* Exercise instructions *
Please quote the text of the items below word for word, leaving out the pictures.

= = = = = = =

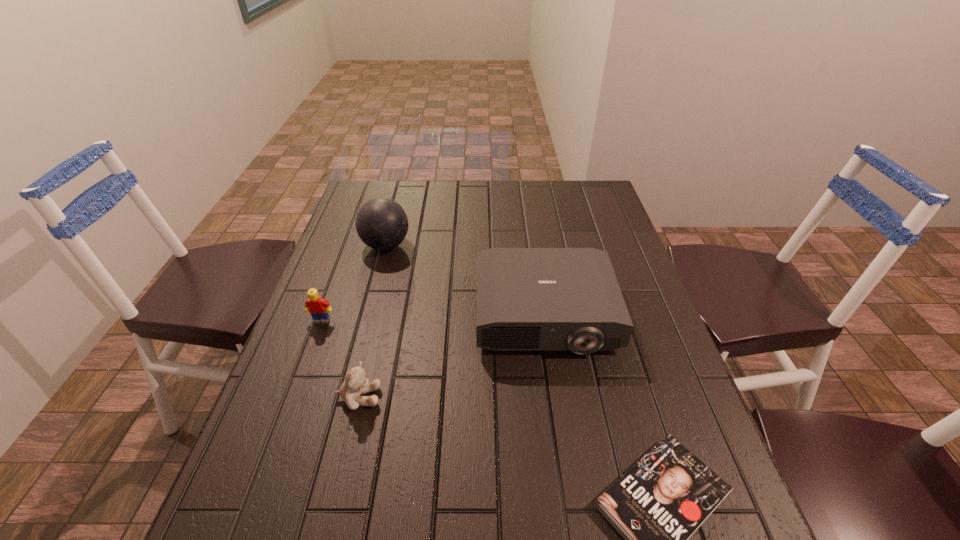
This screenshot has width=960, height=540. Identify the location of bowling ball. (382, 224).

What are the coordinates of `the tallest object` in the screenshot? It's located at (382, 224).

The width and height of the screenshot is (960, 540). Identify the location of projector. (528, 299).

Locate an element on the screen. Lego is located at coordinates (318, 307).

Locate an element on the screen. the second nearest object is located at coordinates (356, 382).

This screenshot has width=960, height=540. In order to click on vacant space located 0.150m on the grip area of the farthest object in this screenshot , I will do `click(460, 245)`.

At what (x,y) coordinates should I click in order to perform the action: click on vacant space located 0.060m on the front-facing side of the projector. Please return your answer as a coordinate pair (x, y). Looking at the image, I should click on (554, 380).

Where is `vacant space located 0.160m on the front-facing side of the leftmost object`? vacant space located 0.160m on the front-facing side of the leftmost object is located at coordinates (300, 376).

Identify the location of vacant space located on the face of the fourth farthest object. The width and height of the screenshot is (960, 540). (437, 397).

Where is `bowling ball that is at the left edge`? Image resolution: width=960 pixels, height=540 pixels. bowling ball that is at the left edge is located at coordinates (382, 224).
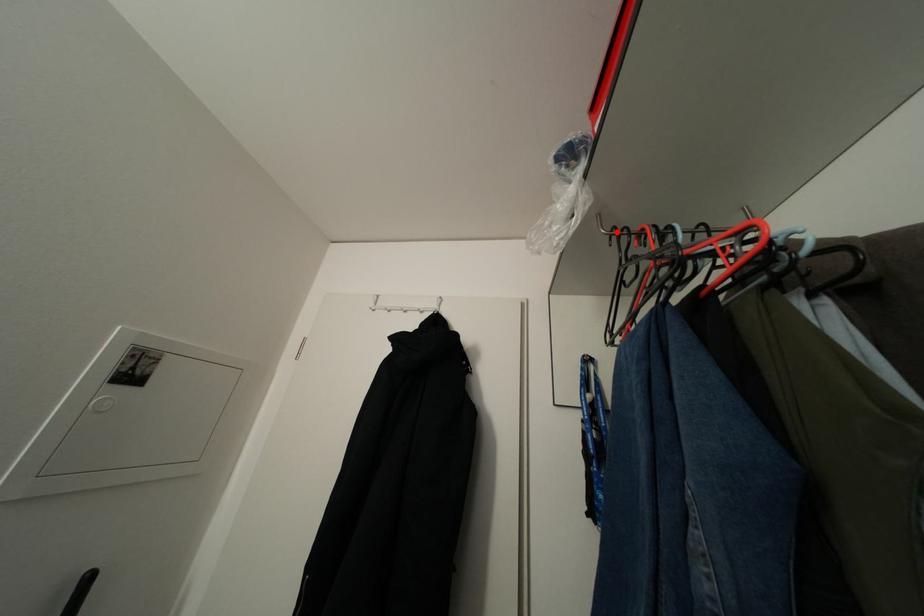
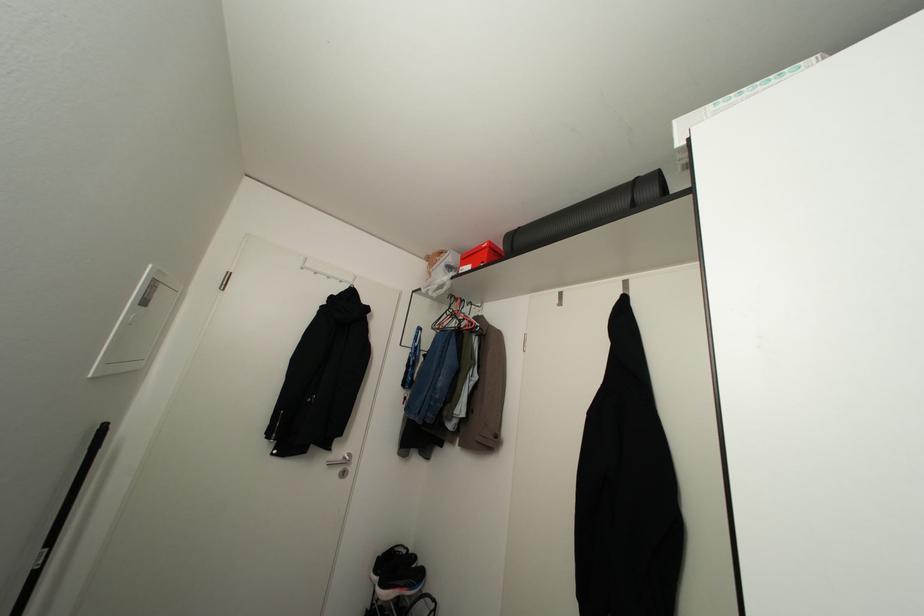
In the second image, find the point that corresponds to the highlighted location in the first image.

(451, 294)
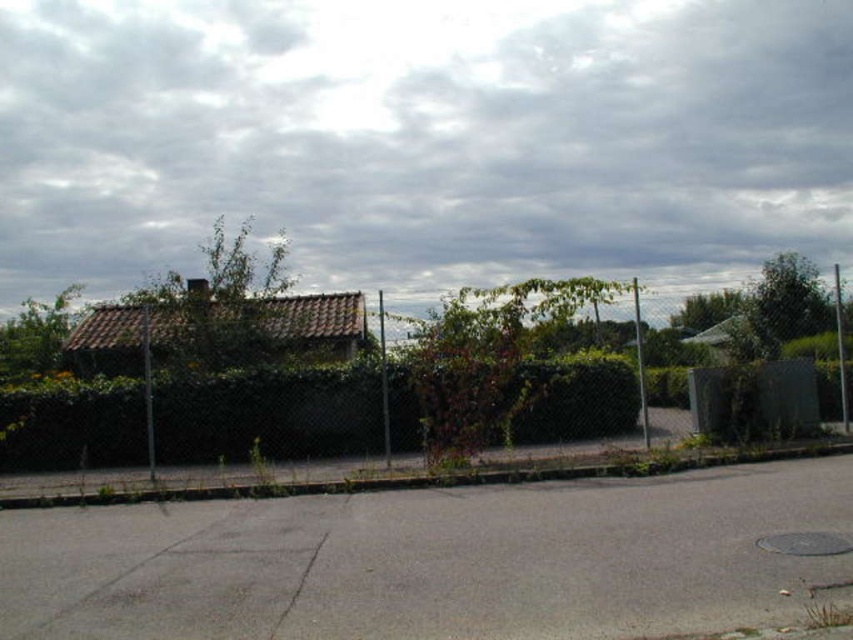
Which is more to the left, cloudy sky at upper center or green leafy hedge at center?

Positioned to the left is green leafy hedge at center.

Can you confirm if cloudy sky at upper center is taller than green leafy hedge at center?

Correct, cloudy sky at upper center is much taller as green leafy hedge at center.

In order to click on cloudy sky at upper center in this screenshot , I will do pos(424,138).

Does cloudy sky at upper center appear over metallic chain-link fence at center?

Yes.

Does point (802, 28) come closer to viewer compared to point (339, 376)?

No, (802, 28) is further to viewer.

Is point (16, 148) in front of point (274, 448)?

No, (16, 148) is further to viewer.

This screenshot has width=853, height=640. I want to click on cloudy sky at upper center, so click(x=424, y=138).

Can you confirm if metallic chain-link fence at center is smaller than green leafy hedge at center?

No.

Is metallic chain-link fence at center bigger than green leafy hedge at center?

Correct, metallic chain-link fence at center is larger in size than green leafy hedge at center.

Is point (418, 445) closer to camera compared to point (560, 426)?

That is True.

Where is `metallic chain-link fence at center`? The height and width of the screenshot is (640, 853). metallic chain-link fence at center is located at coordinates (270, 413).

= = = = = = =

* Answer to the exercise *
This screenshot has width=960, height=540. Identify the location of bowling ball. (382, 224).

What are the coordinates of `the tallest object` in the screenshot? It's located at (382, 224).

The width and height of the screenshot is (960, 540). Identify the location of projector. (528, 299).

Locate an element on the screen. Lego is located at coordinates (318, 307).

Locate an element on the screen. the second nearest object is located at coordinates (356, 382).

This screenshot has width=960, height=540. In order to click on vacant space located 0.150m on the grip area of the farthest object in this screenshot , I will do `click(460, 245)`.

At what (x,y) coordinates should I click in order to perform the action: click on vacant space located 0.060m on the front-facing side of the projector. Please return your answer as a coordinate pair (x, y). Looking at the image, I should click on (554, 380).

Where is `vacant space located 0.160m on the front-facing side of the leftmost object`? vacant space located 0.160m on the front-facing side of the leftmost object is located at coordinates (300, 376).

Identify the location of vacant space located on the face of the fourth farthest object. The width and height of the screenshot is (960, 540). (437, 397).

Where is `bowling ball that is at the left edge`? Image resolution: width=960 pixels, height=540 pixels. bowling ball that is at the left edge is located at coordinates (382, 224).
In the second image, find the point that corresponds to the highlighted location in the first image.

(451, 294)
Which is more to the left, cloudy sky at upper center or green leafy hedge at center?

Positioned to the left is green leafy hedge at center.

Can you confirm if cloudy sky at upper center is taller than green leafy hedge at center?

Correct, cloudy sky at upper center is much taller as green leafy hedge at center.

In order to click on cloudy sky at upper center in this screenshot , I will do pos(424,138).

Does cloudy sky at upper center appear over metallic chain-link fence at center?

Yes.

Does point (802, 28) come closer to viewer compared to point (339, 376)?

No, (802, 28) is further to viewer.

Is point (16, 148) in front of point (274, 448)?

No, (16, 148) is further to viewer.

This screenshot has width=853, height=640. I want to click on cloudy sky at upper center, so click(x=424, y=138).

Can you confirm if metallic chain-link fence at center is smaller than green leafy hedge at center?

No.

Is metallic chain-link fence at center bigger than green leafy hedge at center?

Correct, metallic chain-link fence at center is larger in size than green leafy hedge at center.

Is point (418, 445) closer to camera compared to point (560, 426)?

That is True.

Where is `metallic chain-link fence at center`? The height and width of the screenshot is (640, 853). metallic chain-link fence at center is located at coordinates (270, 413).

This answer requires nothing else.